## PROBLEM DETAILS
From the data below, return the exact lines starting at the line containing "IC1 pin ADD0: COM -> 3V3" and ending at the line containing "R9: 4.3k (BR_L, BR_R) -> 22k (BR_L, BR_R)", both included, and nothing else.

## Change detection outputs
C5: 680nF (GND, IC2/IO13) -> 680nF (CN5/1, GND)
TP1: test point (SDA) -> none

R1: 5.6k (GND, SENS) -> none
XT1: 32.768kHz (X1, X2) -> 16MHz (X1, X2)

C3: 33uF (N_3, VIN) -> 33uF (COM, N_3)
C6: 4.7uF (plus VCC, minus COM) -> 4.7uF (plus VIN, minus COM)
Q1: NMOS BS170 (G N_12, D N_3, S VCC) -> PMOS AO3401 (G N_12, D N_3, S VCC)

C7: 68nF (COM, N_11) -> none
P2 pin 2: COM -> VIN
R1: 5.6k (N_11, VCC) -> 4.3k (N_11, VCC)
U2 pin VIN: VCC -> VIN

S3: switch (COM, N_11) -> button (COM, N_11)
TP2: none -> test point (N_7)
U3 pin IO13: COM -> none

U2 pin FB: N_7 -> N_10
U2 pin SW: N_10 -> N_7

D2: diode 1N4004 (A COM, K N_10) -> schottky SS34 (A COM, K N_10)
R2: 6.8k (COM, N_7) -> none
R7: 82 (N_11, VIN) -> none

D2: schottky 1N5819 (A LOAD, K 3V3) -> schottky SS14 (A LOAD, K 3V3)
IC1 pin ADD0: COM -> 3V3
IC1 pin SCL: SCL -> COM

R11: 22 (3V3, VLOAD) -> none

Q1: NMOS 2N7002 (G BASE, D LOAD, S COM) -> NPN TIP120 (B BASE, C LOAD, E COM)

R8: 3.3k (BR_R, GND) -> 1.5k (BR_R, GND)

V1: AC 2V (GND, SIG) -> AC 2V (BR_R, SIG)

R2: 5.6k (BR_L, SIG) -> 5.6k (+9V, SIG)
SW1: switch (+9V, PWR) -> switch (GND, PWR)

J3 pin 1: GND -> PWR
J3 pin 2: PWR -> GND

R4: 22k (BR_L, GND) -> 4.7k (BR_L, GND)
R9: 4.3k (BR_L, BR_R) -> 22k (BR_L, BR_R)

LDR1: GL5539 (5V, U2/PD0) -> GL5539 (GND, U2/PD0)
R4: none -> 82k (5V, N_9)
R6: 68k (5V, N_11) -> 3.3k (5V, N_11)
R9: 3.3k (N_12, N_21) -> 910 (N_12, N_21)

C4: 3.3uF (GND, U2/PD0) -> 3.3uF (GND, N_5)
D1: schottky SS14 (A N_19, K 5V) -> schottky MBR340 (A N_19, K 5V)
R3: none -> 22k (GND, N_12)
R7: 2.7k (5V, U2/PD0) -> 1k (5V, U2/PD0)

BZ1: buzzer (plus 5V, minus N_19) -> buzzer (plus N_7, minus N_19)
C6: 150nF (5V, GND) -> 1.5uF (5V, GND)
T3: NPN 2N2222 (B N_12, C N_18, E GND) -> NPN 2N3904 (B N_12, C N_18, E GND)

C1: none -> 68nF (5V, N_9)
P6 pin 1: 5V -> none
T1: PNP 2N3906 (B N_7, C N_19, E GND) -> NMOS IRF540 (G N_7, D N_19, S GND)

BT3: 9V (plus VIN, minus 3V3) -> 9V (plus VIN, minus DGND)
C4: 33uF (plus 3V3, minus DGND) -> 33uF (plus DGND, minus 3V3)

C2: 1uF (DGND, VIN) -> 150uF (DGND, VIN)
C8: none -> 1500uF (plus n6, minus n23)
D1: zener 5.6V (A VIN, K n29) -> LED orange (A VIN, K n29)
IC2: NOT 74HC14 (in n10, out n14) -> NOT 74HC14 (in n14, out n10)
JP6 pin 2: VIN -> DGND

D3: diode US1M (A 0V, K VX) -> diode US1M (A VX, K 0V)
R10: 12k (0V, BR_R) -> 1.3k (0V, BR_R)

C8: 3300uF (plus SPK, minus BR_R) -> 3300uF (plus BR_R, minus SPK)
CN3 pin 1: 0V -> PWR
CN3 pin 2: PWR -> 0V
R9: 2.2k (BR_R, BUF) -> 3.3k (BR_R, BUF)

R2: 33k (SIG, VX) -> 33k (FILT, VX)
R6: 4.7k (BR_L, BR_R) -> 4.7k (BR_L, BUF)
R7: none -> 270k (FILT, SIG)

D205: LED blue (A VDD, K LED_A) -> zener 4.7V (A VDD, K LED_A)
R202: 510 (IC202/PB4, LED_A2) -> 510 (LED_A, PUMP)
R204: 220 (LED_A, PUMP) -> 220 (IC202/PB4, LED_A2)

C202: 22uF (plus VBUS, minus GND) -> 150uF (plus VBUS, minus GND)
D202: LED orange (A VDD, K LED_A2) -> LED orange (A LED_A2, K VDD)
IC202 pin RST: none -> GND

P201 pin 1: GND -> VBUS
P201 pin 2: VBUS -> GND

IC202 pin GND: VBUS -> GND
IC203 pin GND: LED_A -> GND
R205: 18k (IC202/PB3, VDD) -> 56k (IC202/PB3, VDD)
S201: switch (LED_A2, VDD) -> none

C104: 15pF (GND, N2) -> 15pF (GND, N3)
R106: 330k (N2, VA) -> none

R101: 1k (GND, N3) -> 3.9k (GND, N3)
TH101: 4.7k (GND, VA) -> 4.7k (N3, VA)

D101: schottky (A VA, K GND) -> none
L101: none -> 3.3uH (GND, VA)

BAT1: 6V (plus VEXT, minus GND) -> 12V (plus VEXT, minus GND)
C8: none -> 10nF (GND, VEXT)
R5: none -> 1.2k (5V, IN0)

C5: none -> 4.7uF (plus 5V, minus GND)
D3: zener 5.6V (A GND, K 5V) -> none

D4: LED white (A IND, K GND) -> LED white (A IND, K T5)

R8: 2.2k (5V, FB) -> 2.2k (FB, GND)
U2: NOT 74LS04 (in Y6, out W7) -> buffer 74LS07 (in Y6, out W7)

## ANSWER TO THIS TASK
IC1 pin ADD0: COM -> 3V3
IC1 pin SCL: SCL -> COM

R11: 22 (3V3, VLOAD) -> none

Q1: NMOS 2N7002 (G BASE, D LOAD, S COM) -> NPN TIP120 (B BASE, C LOAD, E COM)

R8: 3.3k (BR_R, GND) -> 1.5k (BR_R, GND)

V1: AC 2V (GND, SIG) -> AC 2V (BR_R, SIG)

R2: 5.6k (BR_L, SIG) -> 5.6k (+9V, SIG)
SW1: switch (+9V, PWR) -> switch (GND, PWR)

J3 pin 1: GND -> PWR
J3 pin 2: PWR -> GND

R4: 22k (BR_L, GND) -> 4.7k (BR_L, GND)
R9: 4.3k (BR_L, BR_R) -> 22k (BR_L, BR_R)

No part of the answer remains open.